# [TASK TO COMPLETE]
Which of the lines in the records below hold the string "rolling"? Copy every one of them.

───── DATA EXCERPTS

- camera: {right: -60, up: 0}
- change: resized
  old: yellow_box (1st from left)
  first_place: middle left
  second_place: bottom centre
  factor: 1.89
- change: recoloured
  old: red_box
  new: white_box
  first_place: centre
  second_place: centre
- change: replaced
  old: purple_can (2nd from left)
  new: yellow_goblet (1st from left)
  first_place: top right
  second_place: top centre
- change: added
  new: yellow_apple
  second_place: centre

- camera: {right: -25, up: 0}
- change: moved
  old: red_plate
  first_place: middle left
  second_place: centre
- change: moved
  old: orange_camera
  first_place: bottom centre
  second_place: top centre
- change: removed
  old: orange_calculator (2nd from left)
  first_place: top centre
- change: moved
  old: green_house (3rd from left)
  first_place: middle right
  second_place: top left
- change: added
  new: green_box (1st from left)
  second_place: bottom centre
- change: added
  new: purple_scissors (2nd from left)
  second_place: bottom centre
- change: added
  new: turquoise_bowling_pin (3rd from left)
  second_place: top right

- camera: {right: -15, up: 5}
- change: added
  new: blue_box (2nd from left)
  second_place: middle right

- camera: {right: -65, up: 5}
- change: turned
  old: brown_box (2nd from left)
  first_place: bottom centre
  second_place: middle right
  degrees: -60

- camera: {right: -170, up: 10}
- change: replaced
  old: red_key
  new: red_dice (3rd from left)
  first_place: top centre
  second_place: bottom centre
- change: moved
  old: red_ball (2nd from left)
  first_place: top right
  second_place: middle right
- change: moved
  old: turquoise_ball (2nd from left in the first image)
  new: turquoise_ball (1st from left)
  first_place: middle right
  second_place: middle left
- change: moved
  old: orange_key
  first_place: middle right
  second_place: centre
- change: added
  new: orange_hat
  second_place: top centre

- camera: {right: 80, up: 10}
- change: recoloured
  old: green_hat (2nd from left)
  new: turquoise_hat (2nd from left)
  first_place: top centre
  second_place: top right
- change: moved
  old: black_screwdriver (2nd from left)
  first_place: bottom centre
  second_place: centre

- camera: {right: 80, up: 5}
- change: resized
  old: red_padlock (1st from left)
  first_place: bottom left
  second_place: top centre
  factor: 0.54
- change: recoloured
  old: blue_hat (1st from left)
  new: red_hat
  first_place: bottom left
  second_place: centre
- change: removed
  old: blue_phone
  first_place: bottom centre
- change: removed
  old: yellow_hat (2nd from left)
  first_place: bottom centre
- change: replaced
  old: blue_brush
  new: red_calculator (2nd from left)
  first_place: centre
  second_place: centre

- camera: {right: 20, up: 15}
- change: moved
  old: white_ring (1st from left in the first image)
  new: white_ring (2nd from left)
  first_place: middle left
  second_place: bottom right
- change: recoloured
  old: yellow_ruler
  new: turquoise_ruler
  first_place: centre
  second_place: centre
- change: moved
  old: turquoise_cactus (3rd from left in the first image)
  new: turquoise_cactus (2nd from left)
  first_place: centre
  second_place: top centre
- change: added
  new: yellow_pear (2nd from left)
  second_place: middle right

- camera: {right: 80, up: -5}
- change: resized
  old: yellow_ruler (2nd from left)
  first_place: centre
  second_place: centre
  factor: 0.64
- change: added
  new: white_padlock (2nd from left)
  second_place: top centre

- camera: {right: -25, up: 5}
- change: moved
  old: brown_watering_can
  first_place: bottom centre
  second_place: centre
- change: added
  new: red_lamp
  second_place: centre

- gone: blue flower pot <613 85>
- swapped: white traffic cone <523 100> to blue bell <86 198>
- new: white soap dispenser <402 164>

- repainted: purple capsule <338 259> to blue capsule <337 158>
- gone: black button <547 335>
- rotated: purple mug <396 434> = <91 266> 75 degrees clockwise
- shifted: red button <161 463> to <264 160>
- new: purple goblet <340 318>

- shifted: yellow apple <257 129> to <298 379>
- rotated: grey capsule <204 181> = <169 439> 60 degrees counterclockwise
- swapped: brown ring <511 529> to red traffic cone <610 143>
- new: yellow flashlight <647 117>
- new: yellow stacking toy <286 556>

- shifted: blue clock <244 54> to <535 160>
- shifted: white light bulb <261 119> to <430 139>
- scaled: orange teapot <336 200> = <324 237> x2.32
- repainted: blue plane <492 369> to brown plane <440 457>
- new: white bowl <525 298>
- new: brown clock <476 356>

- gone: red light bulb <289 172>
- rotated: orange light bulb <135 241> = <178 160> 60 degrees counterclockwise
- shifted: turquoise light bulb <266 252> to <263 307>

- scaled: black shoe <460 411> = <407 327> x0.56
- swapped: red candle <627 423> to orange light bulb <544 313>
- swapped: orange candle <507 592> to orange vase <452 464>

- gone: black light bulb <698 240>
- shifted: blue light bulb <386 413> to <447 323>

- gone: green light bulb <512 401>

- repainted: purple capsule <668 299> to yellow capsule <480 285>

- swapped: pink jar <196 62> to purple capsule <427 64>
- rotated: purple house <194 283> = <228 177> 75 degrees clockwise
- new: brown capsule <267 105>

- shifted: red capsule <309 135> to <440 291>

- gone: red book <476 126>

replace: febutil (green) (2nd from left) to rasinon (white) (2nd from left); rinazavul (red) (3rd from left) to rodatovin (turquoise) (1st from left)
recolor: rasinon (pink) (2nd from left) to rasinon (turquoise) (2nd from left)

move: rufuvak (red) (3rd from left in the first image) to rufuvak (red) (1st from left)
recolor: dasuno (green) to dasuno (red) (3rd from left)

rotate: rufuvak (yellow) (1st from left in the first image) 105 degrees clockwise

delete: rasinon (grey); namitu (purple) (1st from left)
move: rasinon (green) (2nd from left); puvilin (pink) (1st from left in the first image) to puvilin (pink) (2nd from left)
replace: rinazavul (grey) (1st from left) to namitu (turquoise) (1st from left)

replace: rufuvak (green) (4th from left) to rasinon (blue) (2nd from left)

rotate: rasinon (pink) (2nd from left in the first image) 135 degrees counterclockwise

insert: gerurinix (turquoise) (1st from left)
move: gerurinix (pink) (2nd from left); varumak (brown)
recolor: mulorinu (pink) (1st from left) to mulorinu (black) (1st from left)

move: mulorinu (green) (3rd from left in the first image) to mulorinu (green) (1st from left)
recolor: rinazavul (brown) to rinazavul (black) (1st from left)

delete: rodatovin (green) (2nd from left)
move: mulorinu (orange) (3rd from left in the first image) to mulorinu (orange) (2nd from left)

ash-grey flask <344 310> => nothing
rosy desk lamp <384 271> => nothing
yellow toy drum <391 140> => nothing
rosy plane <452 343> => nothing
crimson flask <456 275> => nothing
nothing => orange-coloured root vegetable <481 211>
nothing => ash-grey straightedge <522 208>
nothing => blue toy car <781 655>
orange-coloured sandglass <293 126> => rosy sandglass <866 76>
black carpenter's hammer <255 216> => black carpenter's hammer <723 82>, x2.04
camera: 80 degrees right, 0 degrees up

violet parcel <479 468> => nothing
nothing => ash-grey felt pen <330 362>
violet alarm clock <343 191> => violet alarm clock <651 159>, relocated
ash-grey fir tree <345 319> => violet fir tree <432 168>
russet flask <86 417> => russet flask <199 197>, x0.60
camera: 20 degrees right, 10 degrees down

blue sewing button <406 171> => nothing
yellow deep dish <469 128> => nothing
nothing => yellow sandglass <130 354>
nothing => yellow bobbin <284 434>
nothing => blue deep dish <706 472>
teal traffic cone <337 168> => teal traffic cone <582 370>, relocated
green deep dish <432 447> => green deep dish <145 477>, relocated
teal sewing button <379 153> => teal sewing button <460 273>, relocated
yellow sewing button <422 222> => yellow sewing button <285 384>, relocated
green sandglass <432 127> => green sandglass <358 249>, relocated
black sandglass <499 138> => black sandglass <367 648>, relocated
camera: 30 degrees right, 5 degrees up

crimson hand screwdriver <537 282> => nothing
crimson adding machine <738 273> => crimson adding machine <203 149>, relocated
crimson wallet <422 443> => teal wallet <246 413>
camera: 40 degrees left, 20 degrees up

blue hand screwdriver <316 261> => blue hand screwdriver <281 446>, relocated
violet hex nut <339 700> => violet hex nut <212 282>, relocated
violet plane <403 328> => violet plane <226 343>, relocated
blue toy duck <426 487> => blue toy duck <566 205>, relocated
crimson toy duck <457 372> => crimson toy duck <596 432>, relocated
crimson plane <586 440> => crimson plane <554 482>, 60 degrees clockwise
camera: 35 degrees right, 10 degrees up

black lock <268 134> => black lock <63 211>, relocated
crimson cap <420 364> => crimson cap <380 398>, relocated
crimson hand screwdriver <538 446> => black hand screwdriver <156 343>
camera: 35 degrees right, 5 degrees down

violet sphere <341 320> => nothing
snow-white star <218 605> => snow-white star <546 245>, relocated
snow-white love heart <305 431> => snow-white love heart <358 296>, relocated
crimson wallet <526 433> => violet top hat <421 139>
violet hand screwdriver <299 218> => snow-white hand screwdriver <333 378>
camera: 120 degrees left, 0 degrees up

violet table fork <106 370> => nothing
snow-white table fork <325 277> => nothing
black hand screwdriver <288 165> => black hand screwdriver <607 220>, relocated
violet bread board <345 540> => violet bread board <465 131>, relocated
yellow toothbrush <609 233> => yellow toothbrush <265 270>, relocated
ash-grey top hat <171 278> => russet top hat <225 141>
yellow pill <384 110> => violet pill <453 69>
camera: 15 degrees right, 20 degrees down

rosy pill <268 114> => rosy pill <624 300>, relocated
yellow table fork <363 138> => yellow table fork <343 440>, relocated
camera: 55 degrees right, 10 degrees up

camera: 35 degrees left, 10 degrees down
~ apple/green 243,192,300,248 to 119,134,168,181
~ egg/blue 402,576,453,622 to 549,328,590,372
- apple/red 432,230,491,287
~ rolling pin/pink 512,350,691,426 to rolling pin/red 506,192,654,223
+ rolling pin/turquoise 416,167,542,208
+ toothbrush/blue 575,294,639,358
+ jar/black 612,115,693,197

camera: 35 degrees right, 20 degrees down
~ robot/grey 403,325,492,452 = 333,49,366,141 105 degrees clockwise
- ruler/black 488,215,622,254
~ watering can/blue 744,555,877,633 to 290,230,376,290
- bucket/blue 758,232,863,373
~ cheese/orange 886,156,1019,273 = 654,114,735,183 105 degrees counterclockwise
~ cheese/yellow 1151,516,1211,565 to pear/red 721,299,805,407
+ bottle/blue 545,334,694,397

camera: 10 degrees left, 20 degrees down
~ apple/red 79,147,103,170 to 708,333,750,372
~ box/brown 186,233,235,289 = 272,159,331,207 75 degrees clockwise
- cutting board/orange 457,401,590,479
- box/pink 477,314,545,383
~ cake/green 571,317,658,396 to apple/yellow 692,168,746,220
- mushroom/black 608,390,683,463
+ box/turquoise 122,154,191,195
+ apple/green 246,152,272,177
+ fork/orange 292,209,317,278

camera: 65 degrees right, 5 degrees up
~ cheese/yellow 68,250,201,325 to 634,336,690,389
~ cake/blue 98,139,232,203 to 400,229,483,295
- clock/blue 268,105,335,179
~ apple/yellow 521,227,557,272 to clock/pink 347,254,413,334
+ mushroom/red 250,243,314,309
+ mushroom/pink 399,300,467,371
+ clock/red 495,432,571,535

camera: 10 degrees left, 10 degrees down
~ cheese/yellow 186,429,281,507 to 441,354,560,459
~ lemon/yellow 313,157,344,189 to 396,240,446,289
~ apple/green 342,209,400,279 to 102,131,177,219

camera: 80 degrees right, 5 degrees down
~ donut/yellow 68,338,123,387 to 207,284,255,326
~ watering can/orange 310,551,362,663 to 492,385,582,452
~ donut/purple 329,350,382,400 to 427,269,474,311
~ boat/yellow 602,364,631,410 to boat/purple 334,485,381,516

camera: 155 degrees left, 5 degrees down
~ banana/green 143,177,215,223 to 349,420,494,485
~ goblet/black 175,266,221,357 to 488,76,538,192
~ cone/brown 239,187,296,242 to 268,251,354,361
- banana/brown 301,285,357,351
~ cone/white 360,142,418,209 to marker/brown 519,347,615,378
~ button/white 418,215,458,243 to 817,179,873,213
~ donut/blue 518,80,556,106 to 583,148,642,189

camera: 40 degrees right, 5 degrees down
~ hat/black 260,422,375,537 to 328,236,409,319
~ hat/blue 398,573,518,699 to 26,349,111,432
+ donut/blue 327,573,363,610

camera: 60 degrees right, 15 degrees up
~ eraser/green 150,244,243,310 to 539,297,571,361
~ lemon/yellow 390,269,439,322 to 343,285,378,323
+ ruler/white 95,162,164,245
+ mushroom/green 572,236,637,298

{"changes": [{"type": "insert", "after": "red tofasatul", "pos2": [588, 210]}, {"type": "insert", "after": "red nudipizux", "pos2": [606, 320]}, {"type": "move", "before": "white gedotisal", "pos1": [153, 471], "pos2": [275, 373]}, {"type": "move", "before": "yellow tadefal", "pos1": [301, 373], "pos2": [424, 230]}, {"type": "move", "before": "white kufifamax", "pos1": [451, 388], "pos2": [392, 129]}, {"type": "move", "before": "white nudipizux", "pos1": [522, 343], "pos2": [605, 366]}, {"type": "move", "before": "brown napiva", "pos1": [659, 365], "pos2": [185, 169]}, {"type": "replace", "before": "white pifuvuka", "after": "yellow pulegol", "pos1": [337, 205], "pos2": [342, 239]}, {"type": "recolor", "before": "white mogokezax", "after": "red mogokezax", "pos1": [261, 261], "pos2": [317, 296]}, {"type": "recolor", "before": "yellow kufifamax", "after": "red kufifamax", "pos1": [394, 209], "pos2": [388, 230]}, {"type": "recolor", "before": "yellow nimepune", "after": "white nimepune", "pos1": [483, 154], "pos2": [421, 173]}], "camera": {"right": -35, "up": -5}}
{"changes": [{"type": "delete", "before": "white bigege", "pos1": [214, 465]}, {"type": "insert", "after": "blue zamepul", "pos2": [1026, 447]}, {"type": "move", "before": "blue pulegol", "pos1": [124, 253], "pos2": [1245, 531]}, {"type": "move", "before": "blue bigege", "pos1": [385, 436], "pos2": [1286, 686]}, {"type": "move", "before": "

──────────

# [TASK RESPONSE]
~ rolling pin/pink 512,350,691,426 to rolling pin/red 506,192,654,223
+ rolling pin/turquoise 416,167,542,208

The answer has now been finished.